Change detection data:
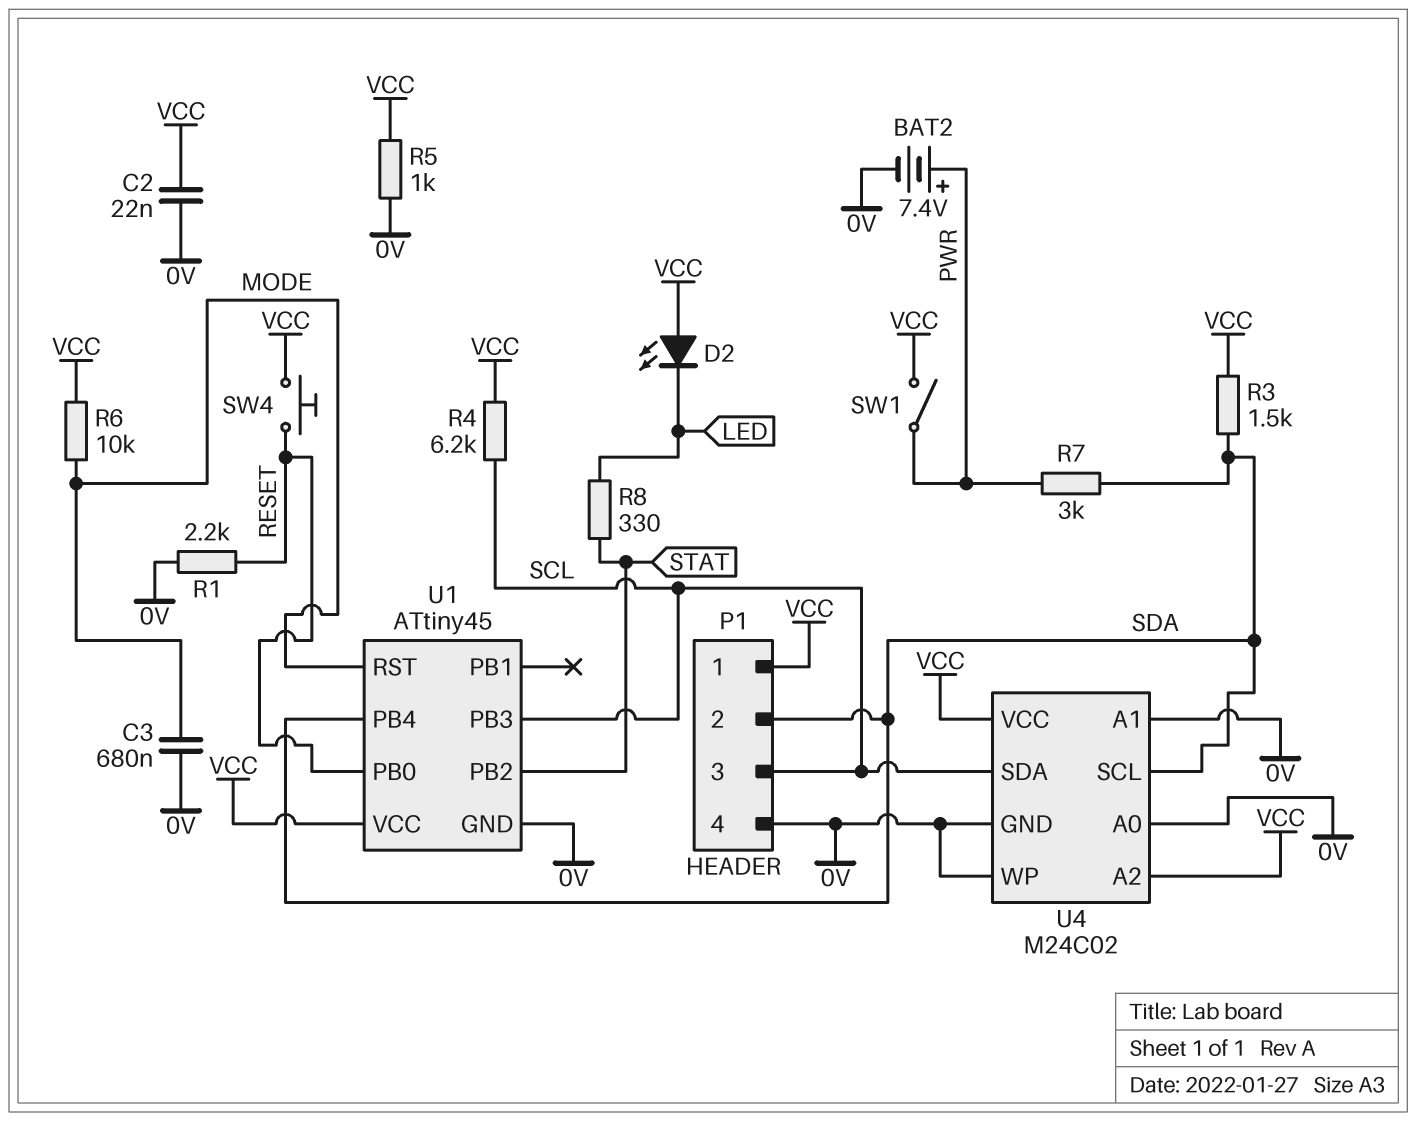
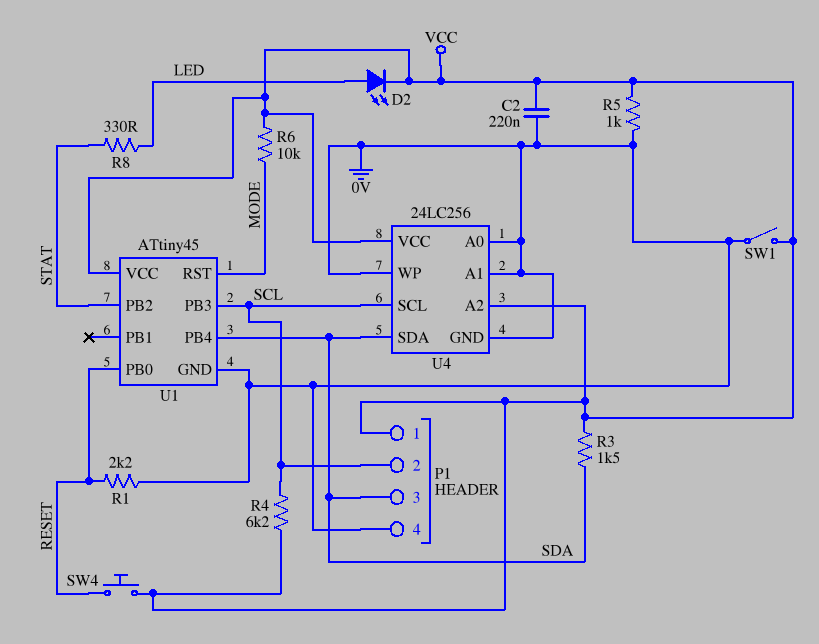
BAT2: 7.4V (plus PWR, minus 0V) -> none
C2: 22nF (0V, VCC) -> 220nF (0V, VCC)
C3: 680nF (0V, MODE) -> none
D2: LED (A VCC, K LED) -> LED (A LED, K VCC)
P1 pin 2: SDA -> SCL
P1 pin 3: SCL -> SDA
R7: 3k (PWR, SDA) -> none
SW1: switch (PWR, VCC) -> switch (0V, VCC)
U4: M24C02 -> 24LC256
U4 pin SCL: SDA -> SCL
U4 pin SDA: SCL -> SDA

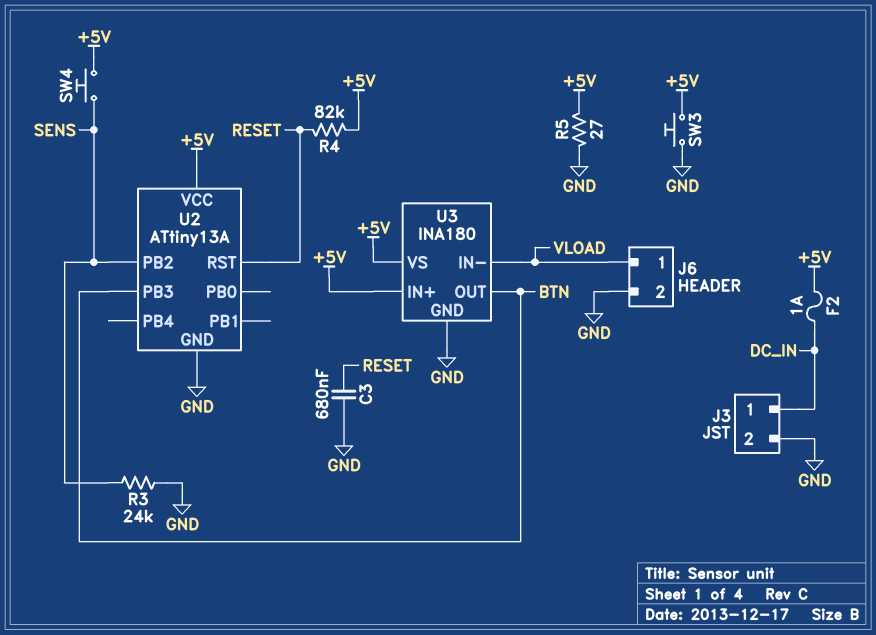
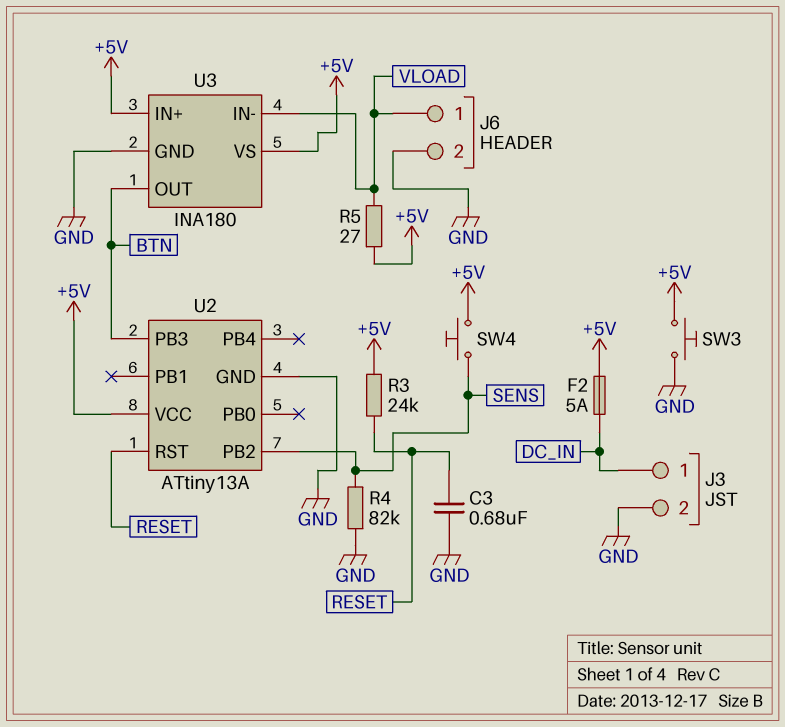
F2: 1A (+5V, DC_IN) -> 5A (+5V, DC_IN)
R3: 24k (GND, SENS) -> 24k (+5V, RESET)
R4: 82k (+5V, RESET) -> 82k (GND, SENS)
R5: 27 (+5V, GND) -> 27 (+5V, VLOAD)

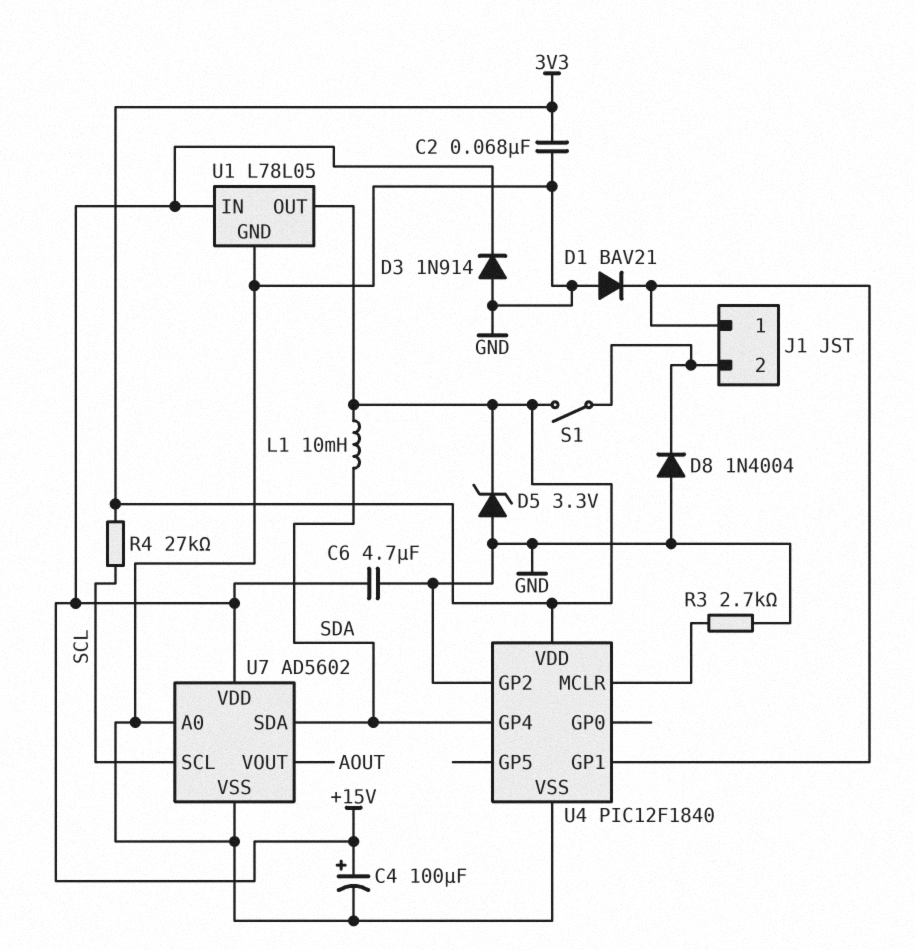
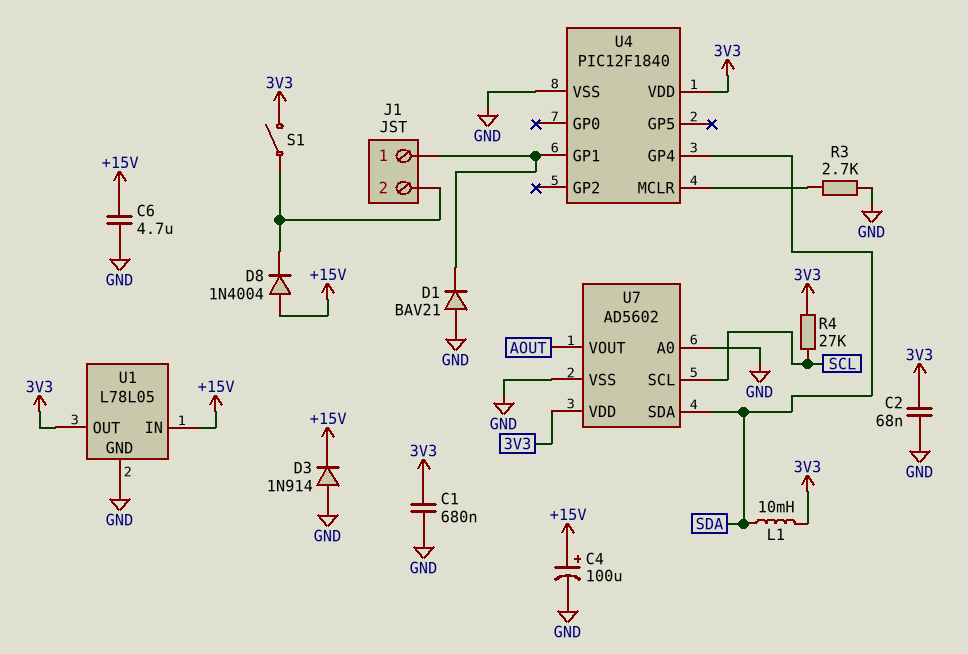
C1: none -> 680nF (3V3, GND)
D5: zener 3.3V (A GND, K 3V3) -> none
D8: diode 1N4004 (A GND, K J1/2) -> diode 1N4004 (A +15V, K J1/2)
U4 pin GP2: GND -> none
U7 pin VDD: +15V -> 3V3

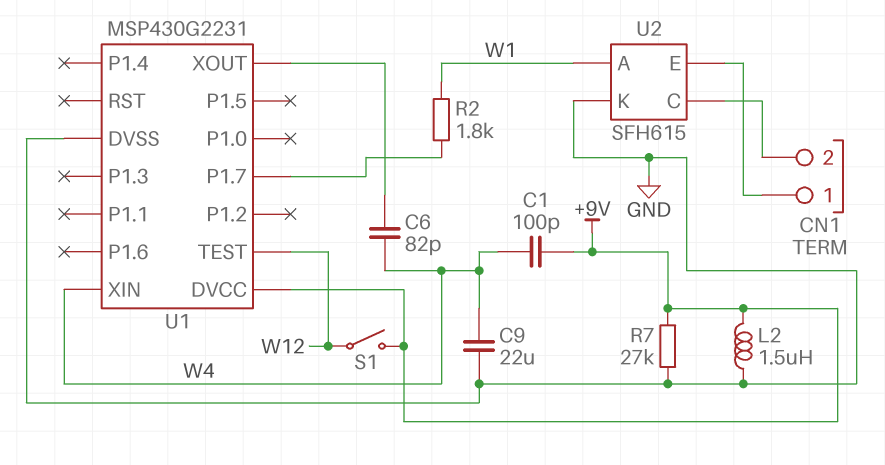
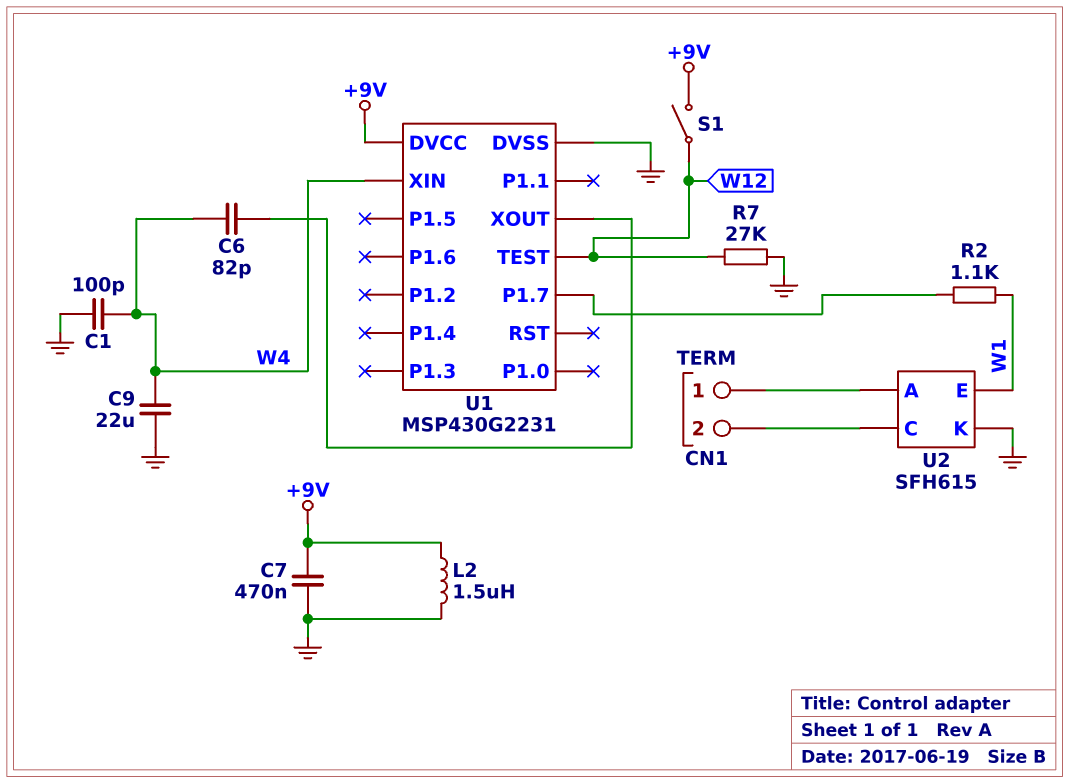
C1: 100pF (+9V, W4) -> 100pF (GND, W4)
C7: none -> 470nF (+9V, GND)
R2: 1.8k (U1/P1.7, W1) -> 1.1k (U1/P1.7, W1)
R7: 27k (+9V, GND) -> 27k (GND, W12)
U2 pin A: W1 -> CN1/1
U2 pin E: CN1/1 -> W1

WORK INSTRUCTIONS:
Give the records again exactly, without pictures.

WRITTEN ANSWER:
BAT2: 7.4V (plus PWR, minus 0V) -> none
C2: 22nF (0V, VCC) -> 220nF (0V, VCC)
C3: 680nF (0V, MODE) -> none
D2: LED (A VCC, K LED) -> LED (A LED, K VCC)
P1 pin 2: SDA -> SCL
P1 pin 3: SCL -> SDA
R7: 3k (PWR, SDA) -> none
SW1: switch (PWR, VCC) -> switch (0V, VCC)
U4: M24C02 -> 24LC256
U4 pin SCL: SDA -> SCL
U4 pin SDA: SCL -> SDA

F2: 1A (+5V, DC_IN) -> 5A (+5V, DC_IN)
R3: 24k (GND, SENS) -> 24k (+5V, RESET)
R4: 82k (+5V, RESET) -> 82k (GND, SENS)
R5: 27 (+5V, GND) -> 27 (+5V, VLOAD)

C1: none -> 680nF (3V3, GND)
D5: zener 3.3V (A GND, K 3V3) -> none
D8: diode 1N4004 (A GND, K J1/2) -> diode 1N4004 (A +15V, K J1/2)
U4 pin GP2: GND -> none
U7 pin VDD: +15V -> 3V3

C1: 100pF (+9V, W4) -> 100pF (GND, W4)
C7: none -> 470nF (+9V, GND)
R2: 1.8k (U1/P1.7, W1) -> 1.1k (U1/P1.7, W1)
R7: 27k (+9V, GND) -> 27k (GND, W12)
U2 pin A: W1 -> CN1/1
U2 pin E: CN1/1 -> W1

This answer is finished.